[Problem] Output the lines of the records exactly, from the first through the one containing "change=replaced; old=pera (rojo);". Omit all pictures.
──────── Supplied records
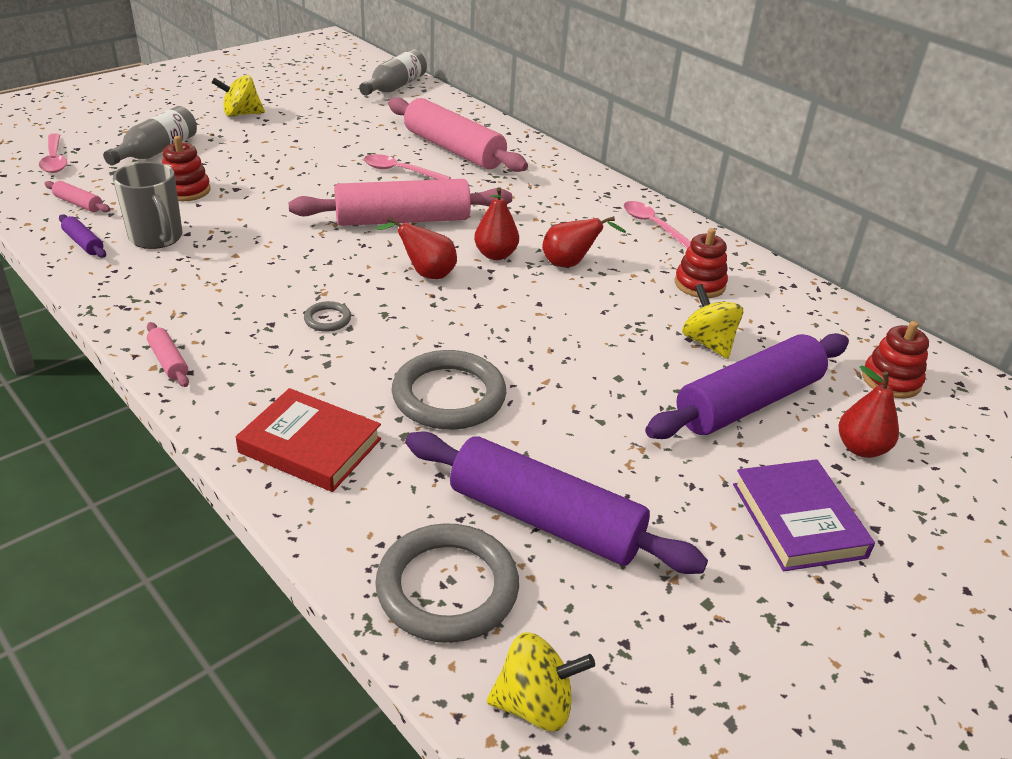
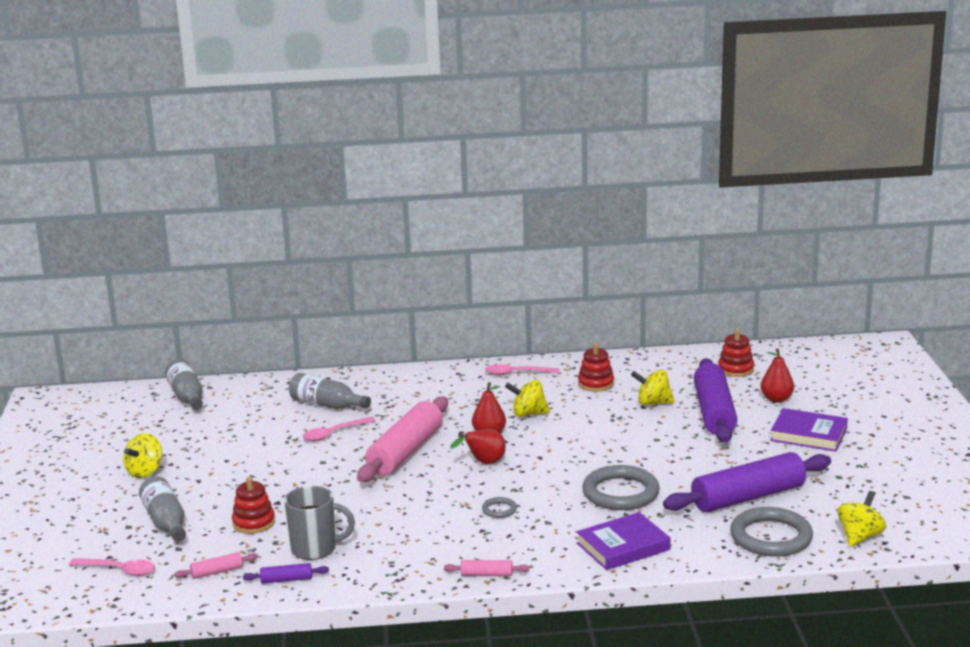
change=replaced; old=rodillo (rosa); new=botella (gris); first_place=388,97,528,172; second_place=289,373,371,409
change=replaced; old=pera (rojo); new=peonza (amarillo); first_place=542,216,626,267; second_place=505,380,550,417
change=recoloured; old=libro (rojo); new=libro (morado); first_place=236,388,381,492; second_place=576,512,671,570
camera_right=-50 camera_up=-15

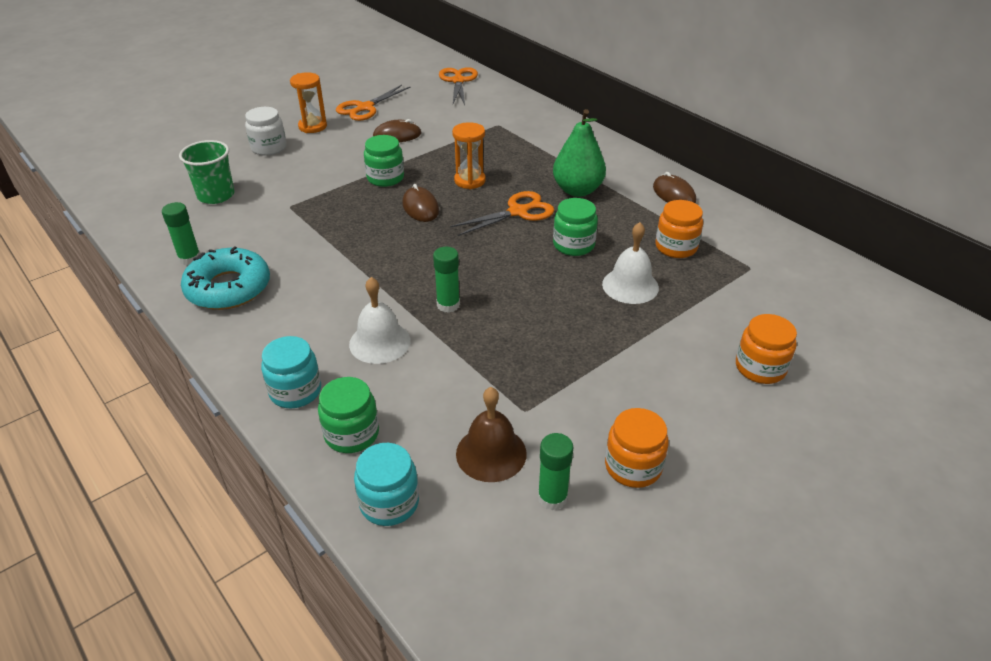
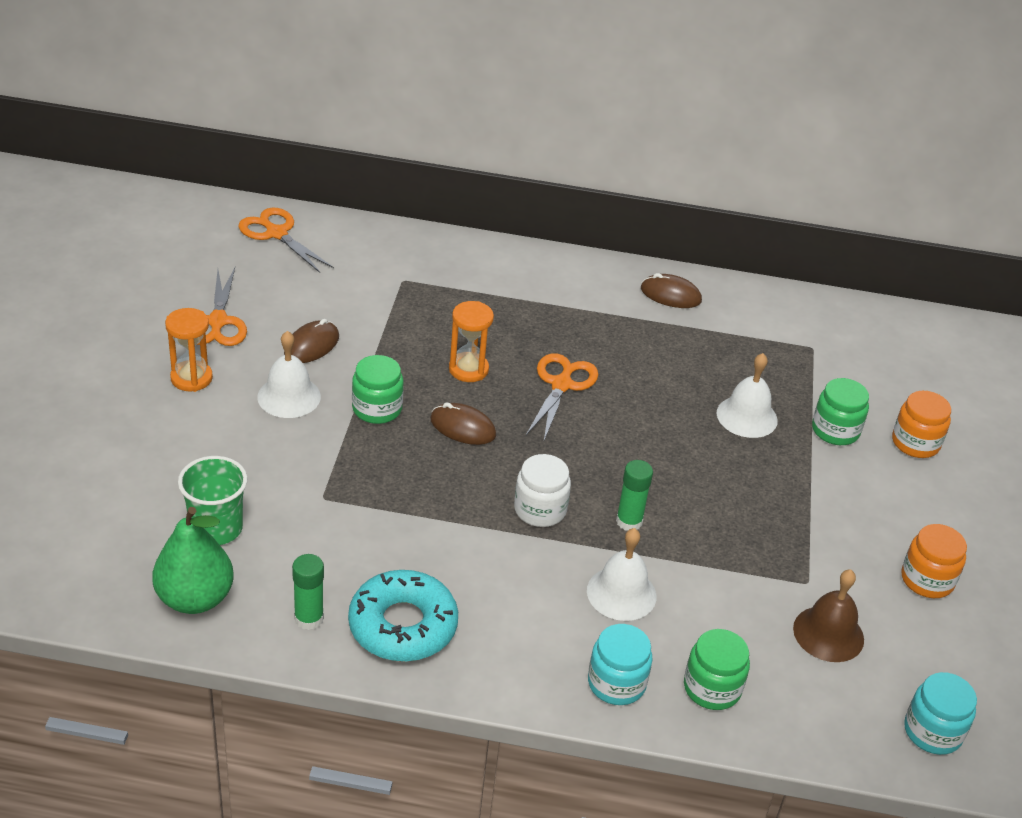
change=removed; old=barra de pegamento (verde); first_place=538,433,574,510
change=removed; old=tarro (naranja); first_place=656,200,703,258
change=added; new=campana (blanco); second_place=258,331,321,418
change=moved; old=tarro (blanco); first_place=245,107,286,156; second_place=514,454,571,527
change=moved; old=tarro (turquesa); first_place=354,443,419,526; second_place=904,672,977,755
change=moved; old=pera (verde); first_place=553,109,606,197; second_place=152,507,234,614
change=moved; old=tarro (verde); first_place=553,198,598,256; second_place=812,378,869,445
camera_right=-45 camera_up=0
────────────────
[Your response]
change=replaced; old=rodillo (rosa); new=botella (gris); first_place=388,97,528,172; second_place=289,373,371,409
change=replaced; old=pera (rojo); new=peonza (amarillo); first_place=542,216,626,267; second_place=505,380,550,417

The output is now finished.